**BRIEF:** Only lines containing "AGND" belong in the answer, each copied from the entries below.
--
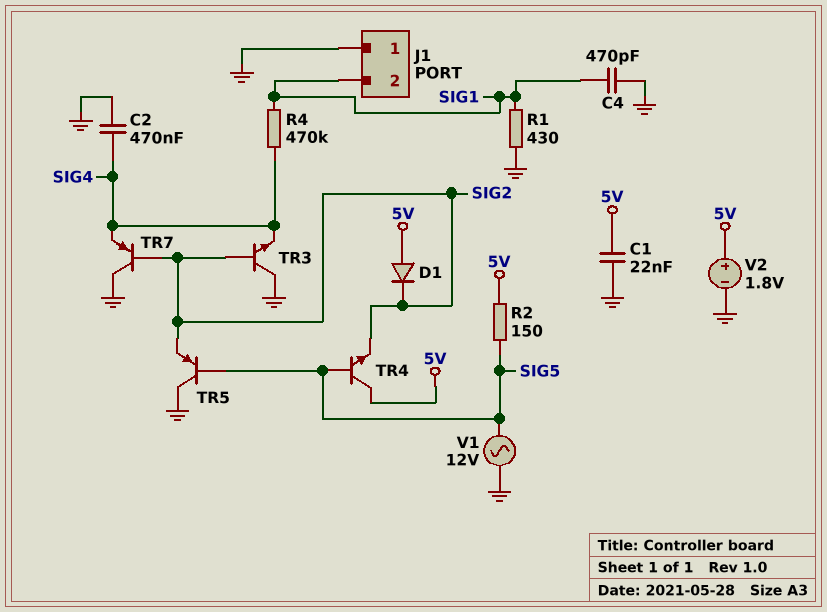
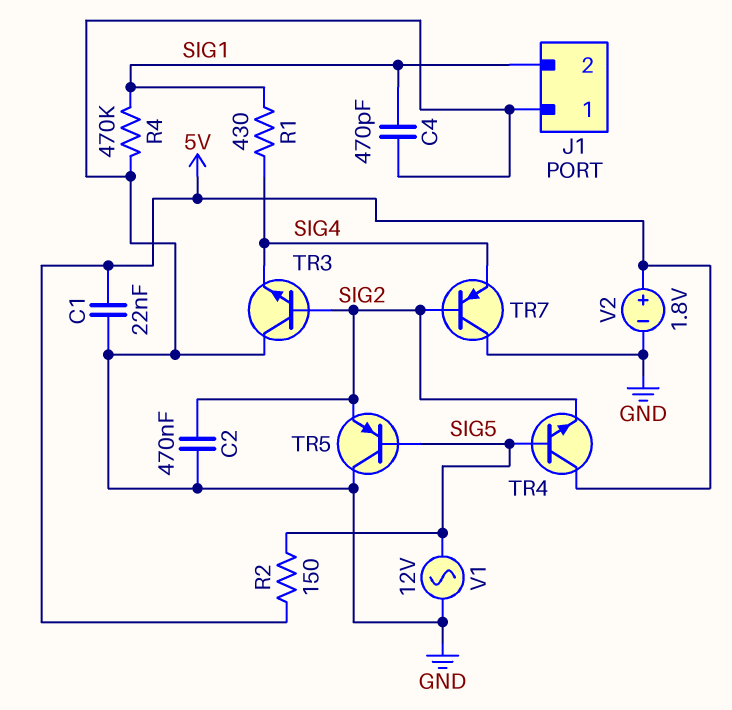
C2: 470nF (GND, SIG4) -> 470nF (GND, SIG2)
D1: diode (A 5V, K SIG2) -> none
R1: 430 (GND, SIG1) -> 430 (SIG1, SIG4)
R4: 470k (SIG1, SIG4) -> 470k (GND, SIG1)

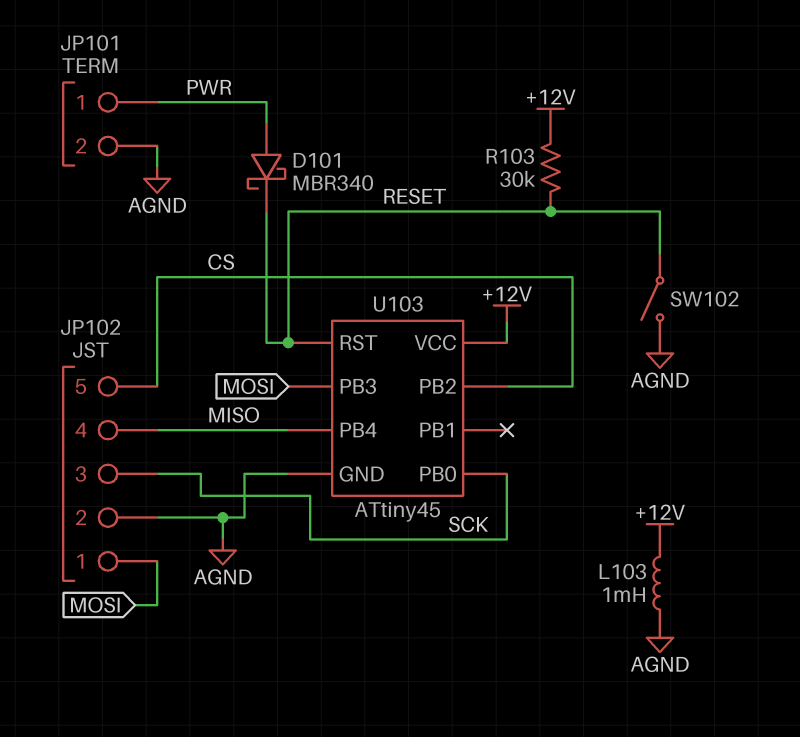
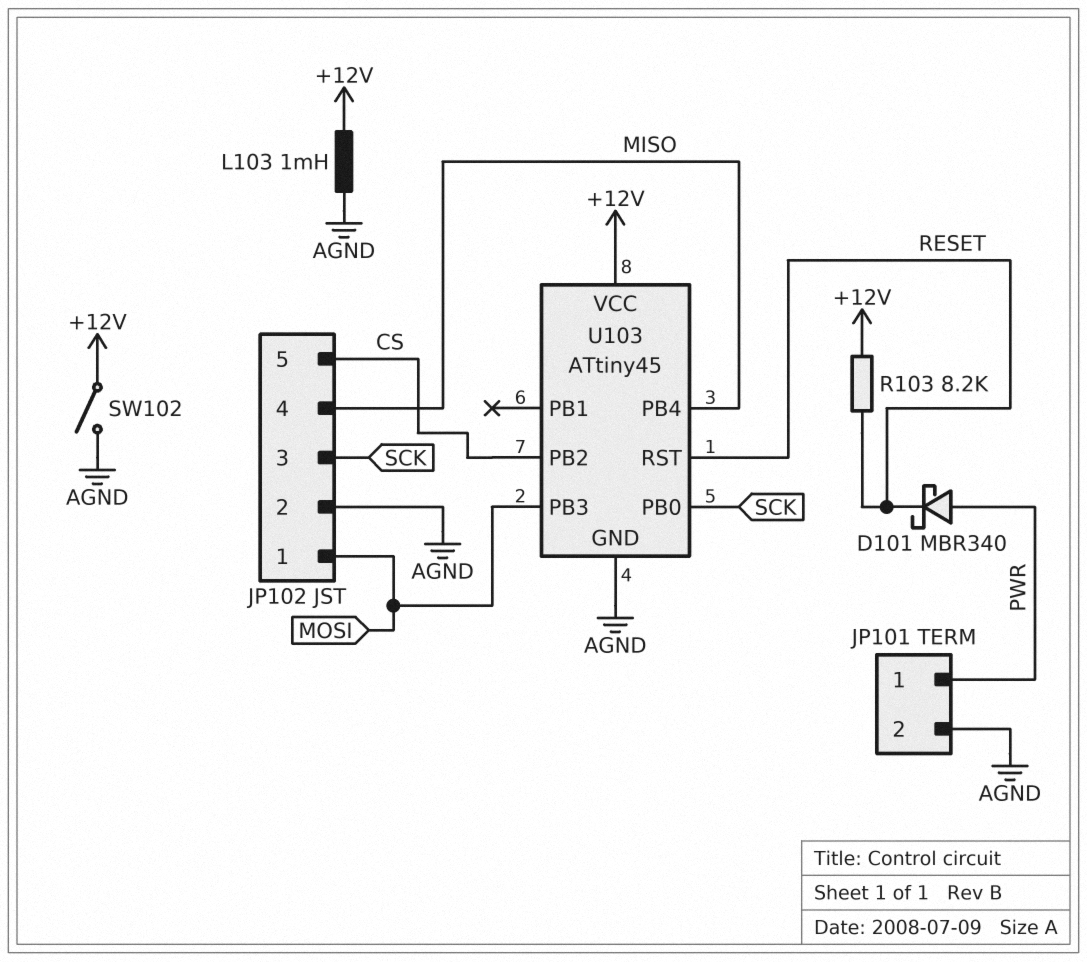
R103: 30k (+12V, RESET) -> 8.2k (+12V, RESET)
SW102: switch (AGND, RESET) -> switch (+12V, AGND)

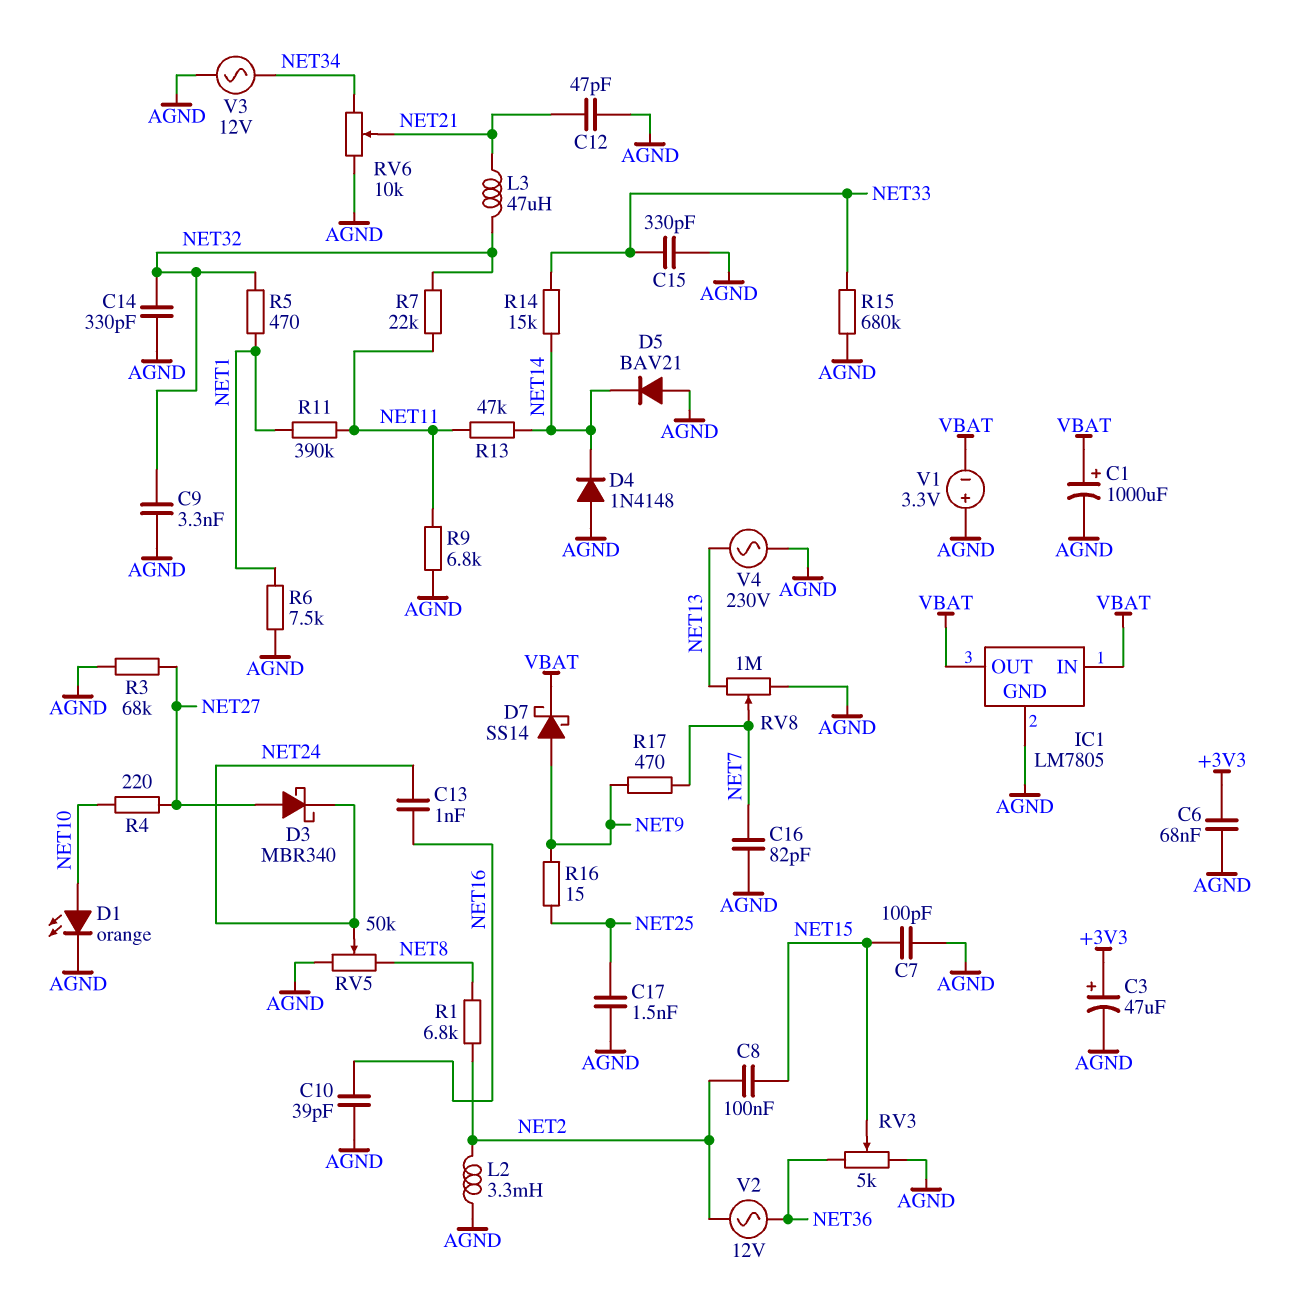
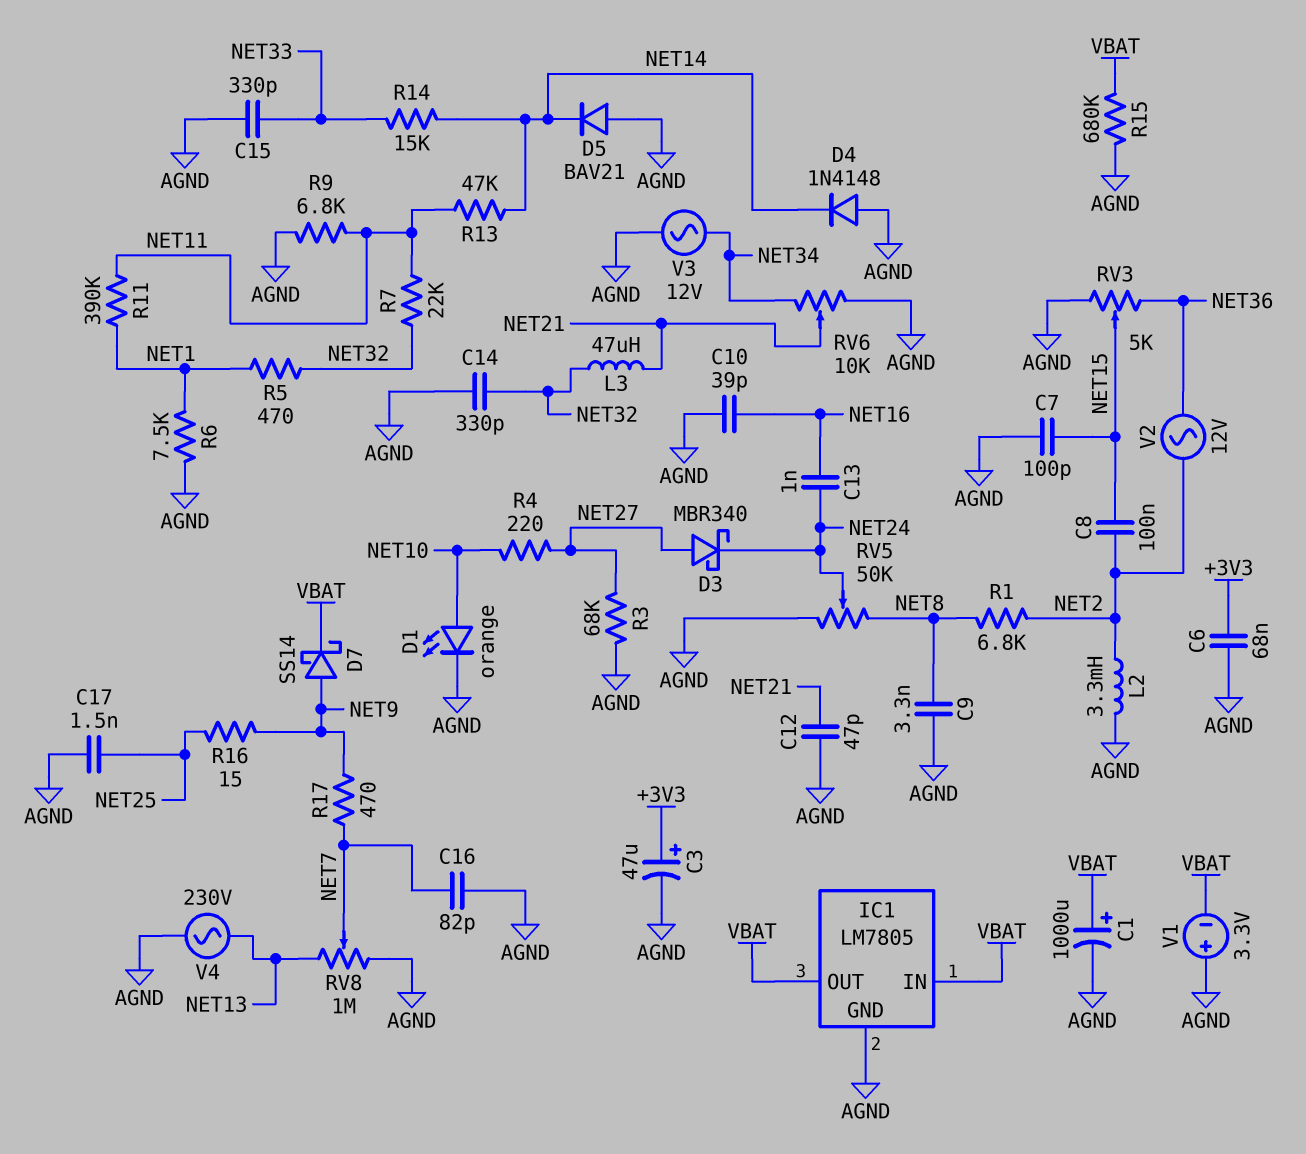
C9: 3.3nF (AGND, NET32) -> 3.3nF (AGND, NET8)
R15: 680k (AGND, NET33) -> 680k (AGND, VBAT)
--
**RESULT BELOW:**
SW102: switch (AGND, RESET) -> switch (+12V, AGND)
C9: 3.3nF (AGND, NET32) -> 3.3nF (AGND, NET8)
R15: 680k (AGND, NET33) -> 680k (AGND, VBAT)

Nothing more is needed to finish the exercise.